- [Your instructions] While copying the entries exactly, leave out each picture they contain.

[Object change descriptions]

+--

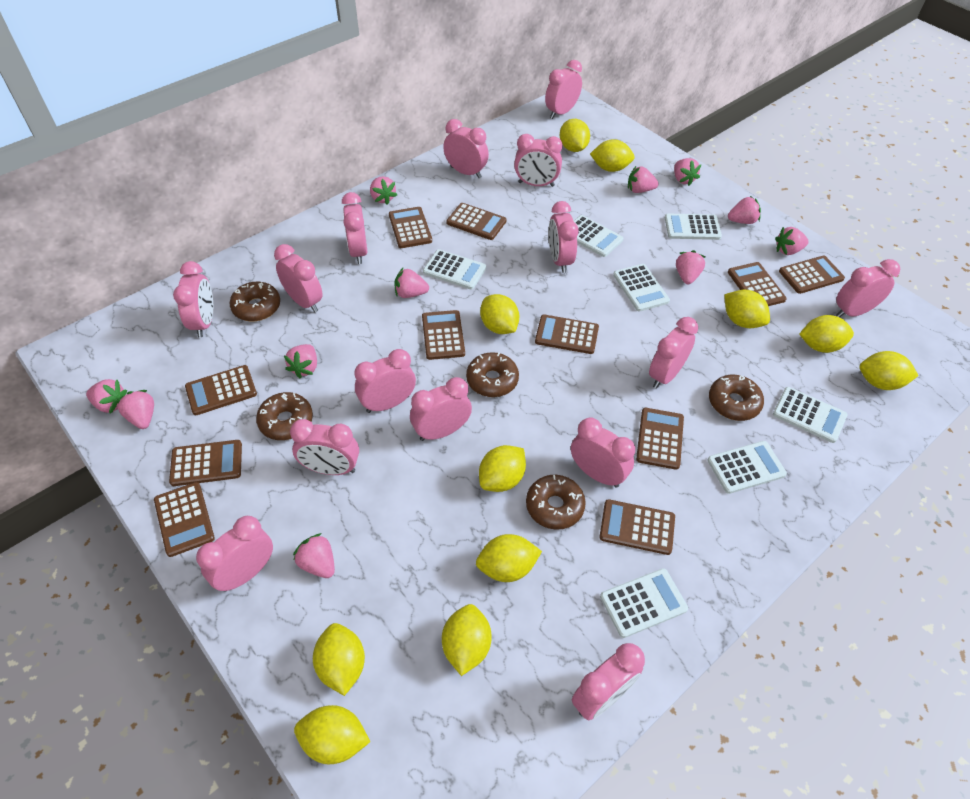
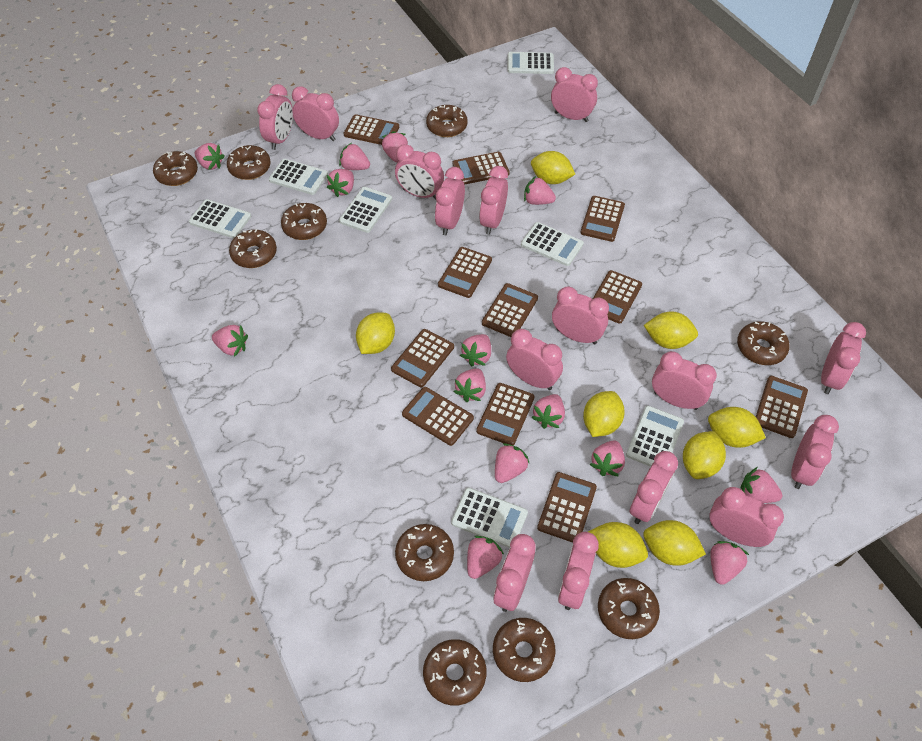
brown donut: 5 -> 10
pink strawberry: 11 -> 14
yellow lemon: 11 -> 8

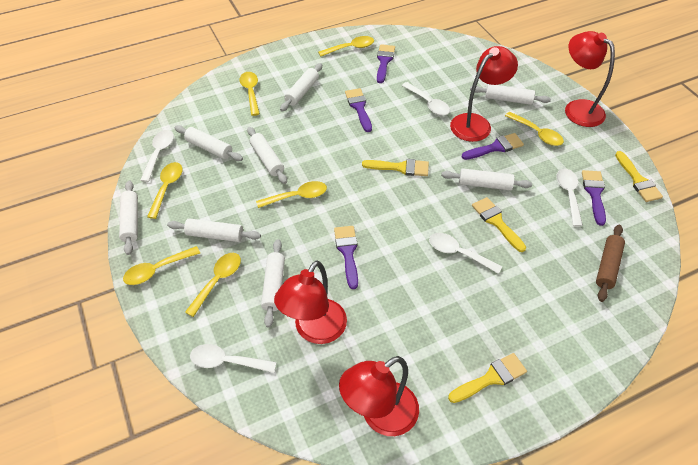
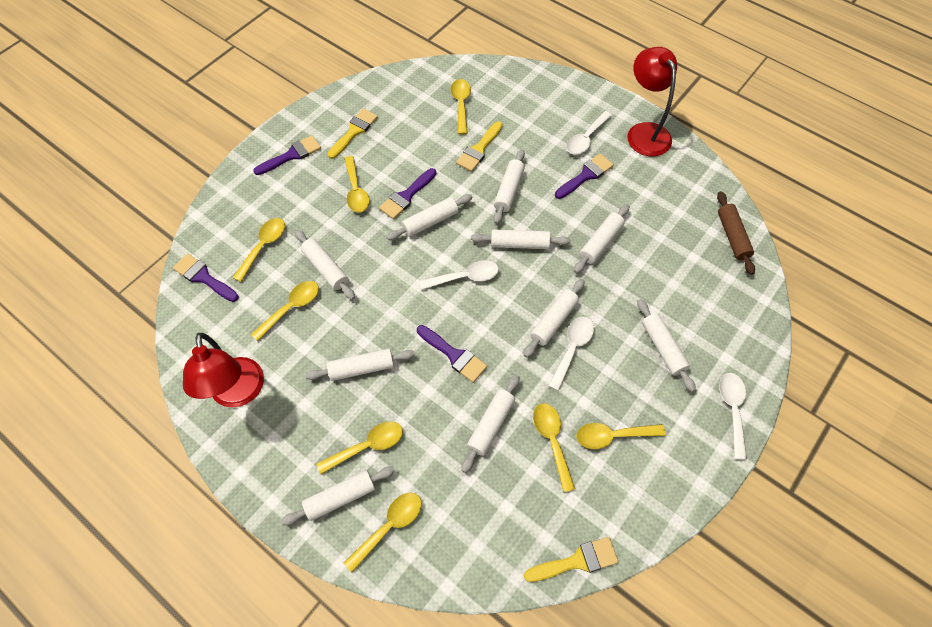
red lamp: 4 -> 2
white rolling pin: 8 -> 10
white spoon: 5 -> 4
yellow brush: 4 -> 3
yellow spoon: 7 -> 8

+--

- [Solution to this exercise]
brown donut: 5 -> 10
pink strawberry: 11 -> 14
yellow lemon: 11 -> 8

red lamp: 4 -> 2
white rolling pin: 8 -> 10
white spoon: 5 -> 4
yellow brush: 4 -> 3
yellow spoon: 7 -> 8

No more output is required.